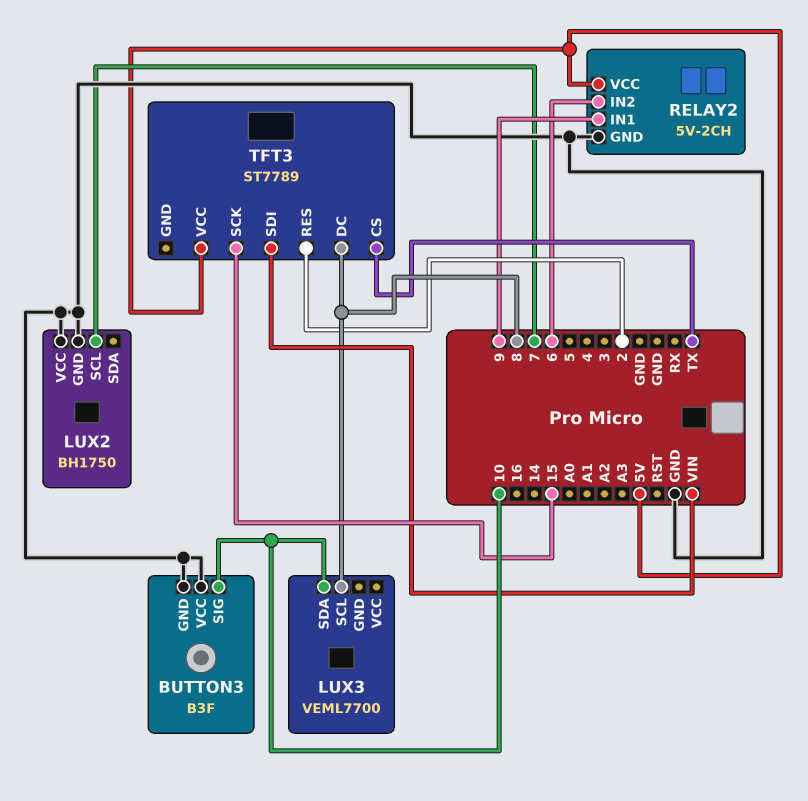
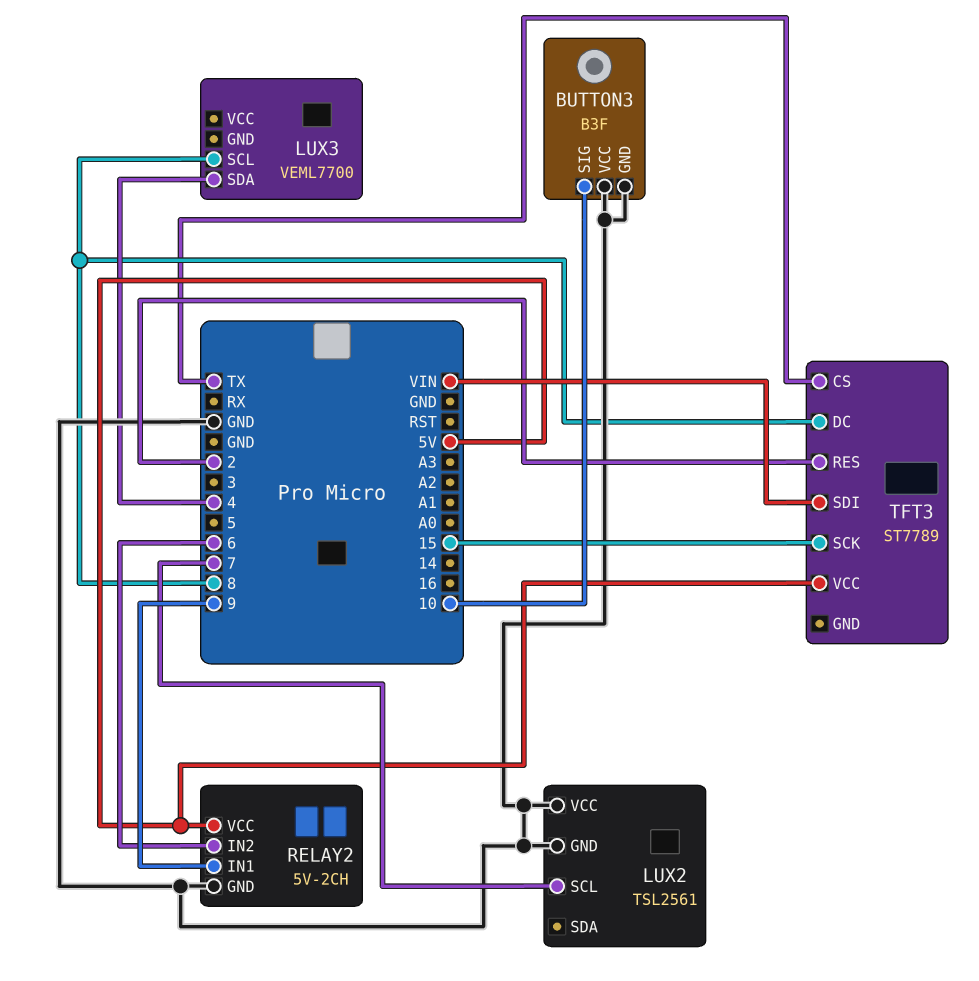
LUX2: BH1750 -> TSL2561
LUX3 pin SDA: 10 -> 4

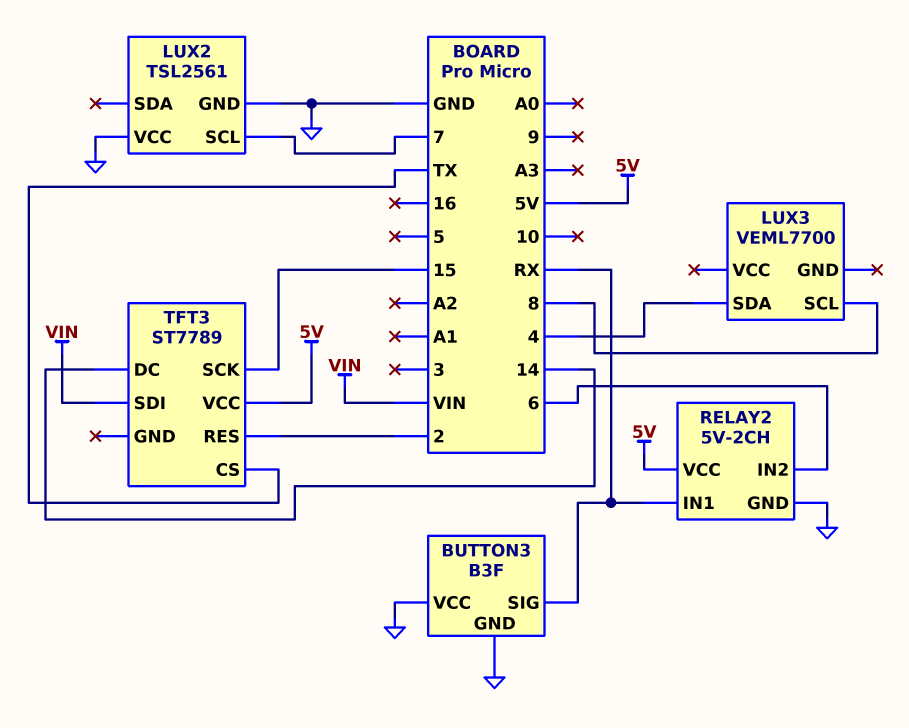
BUTTON3 pin SIG: 10 -> RX
RELAY2 pin IN1: 9 -> RX
TFT3 pin DC: 8 -> 14

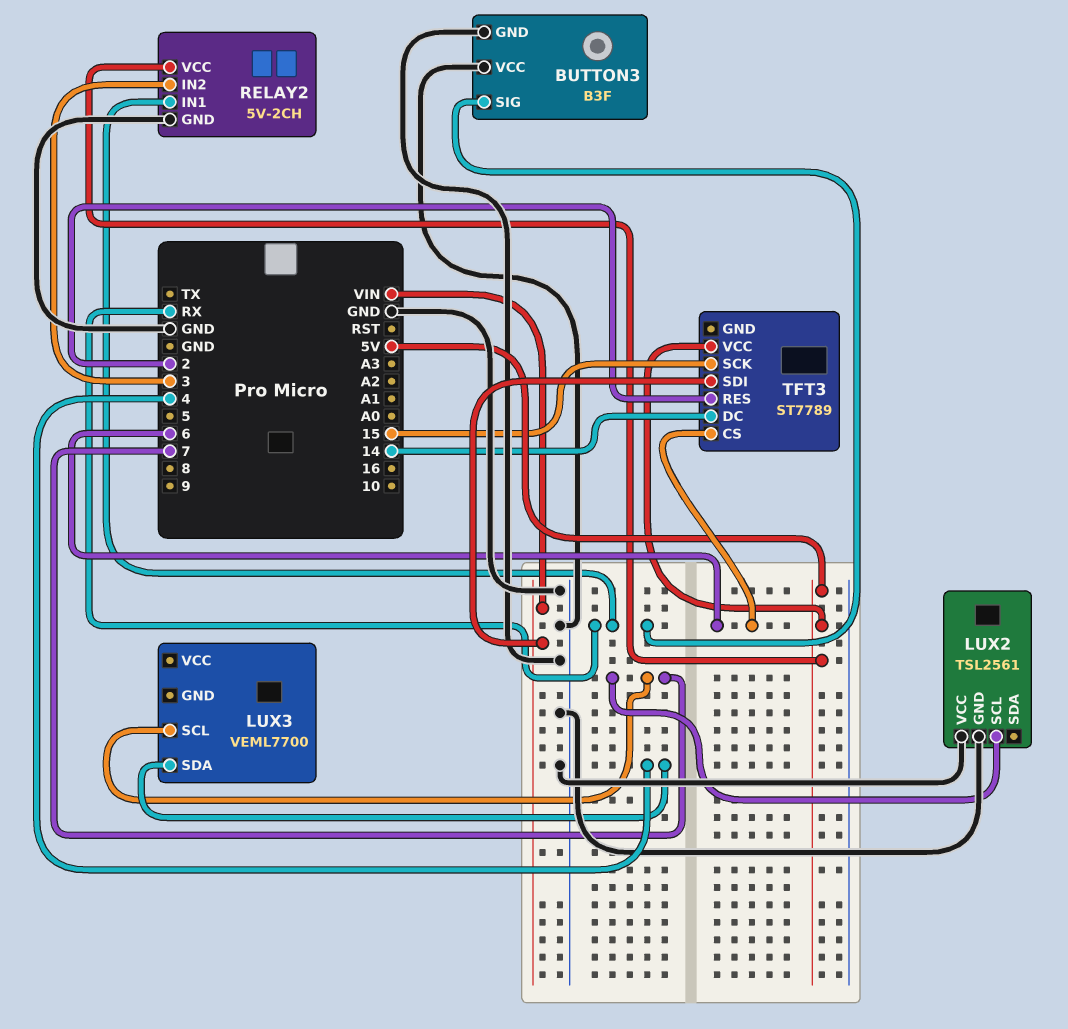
LUX3 pin SCL: 8 -> 7
RELAY2 pin IN2: 6 -> 3
TFT3 pin CS: TX -> 6

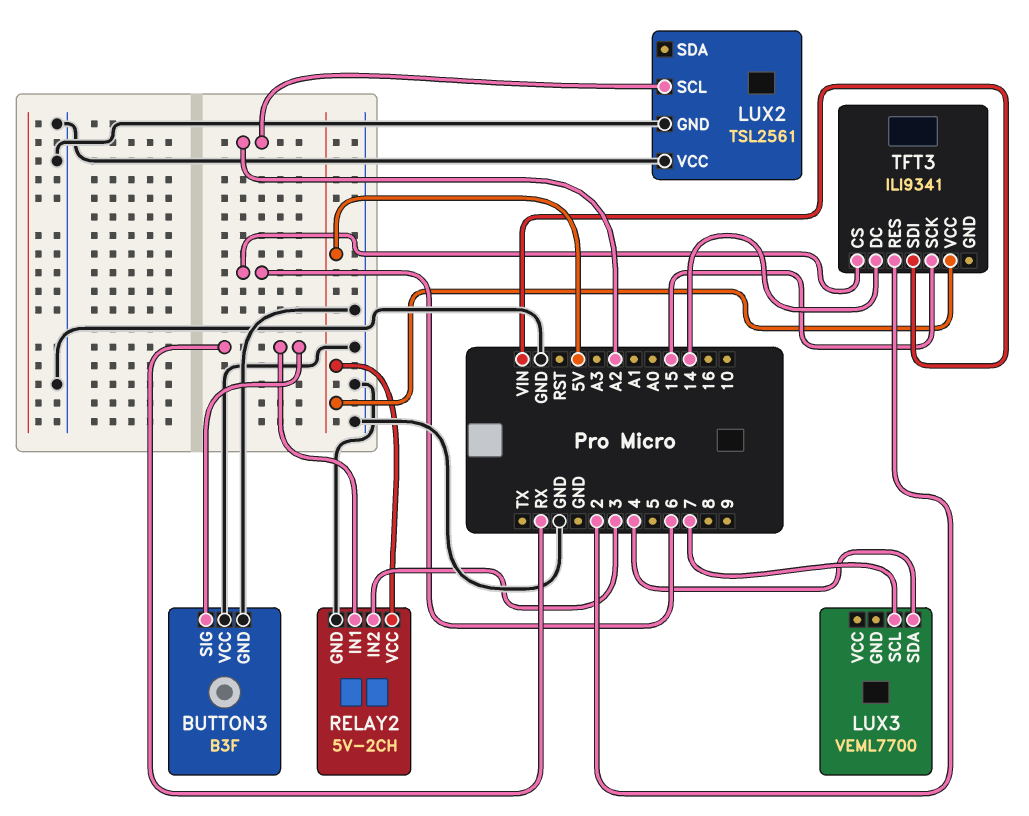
LUX2 pin SCL: 7 -> A2
TFT3: ST7789 -> ILI9341

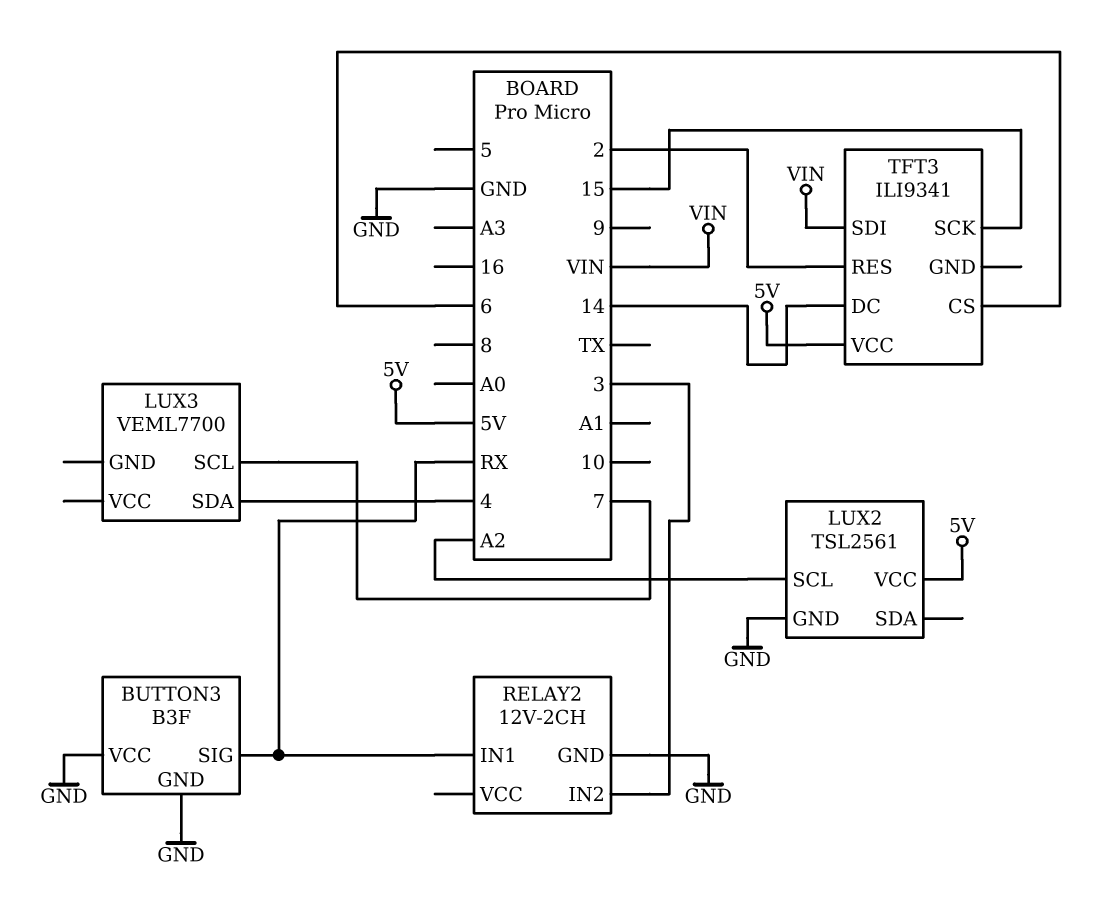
LUX2 pin VCC: GND -> 5V
RELAY2: 5V-2CH -> 12V-2CH
RELAY2 pin VCC: 5V -> none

YOUR INSTRUCTIONS: Repeat the data above exactly, leaving out any pictures it holds.

REPLY TO THE TASK:
LUX2: BH1750 -> TSL2561
LUX3 pin SDA: 10 -> 4

BUTTON3 pin SIG: 10 -> RX
RELAY2 pin IN1: 9 -> RX
TFT3 pin DC: 8 -> 14

LUX3 pin SCL: 8 -> 7
RELAY2 pin IN2: 6 -> 3
TFT3 pin CS: TX -> 6

LUX2 pin SCL: 7 -> A2
TFT3: ST7789 -> ILI9341

LUX2 pin VCC: GND -> 5V
RELAY2: 5V-2CH -> 12V-2CH
RELAY2 pin VCC: 5V -> none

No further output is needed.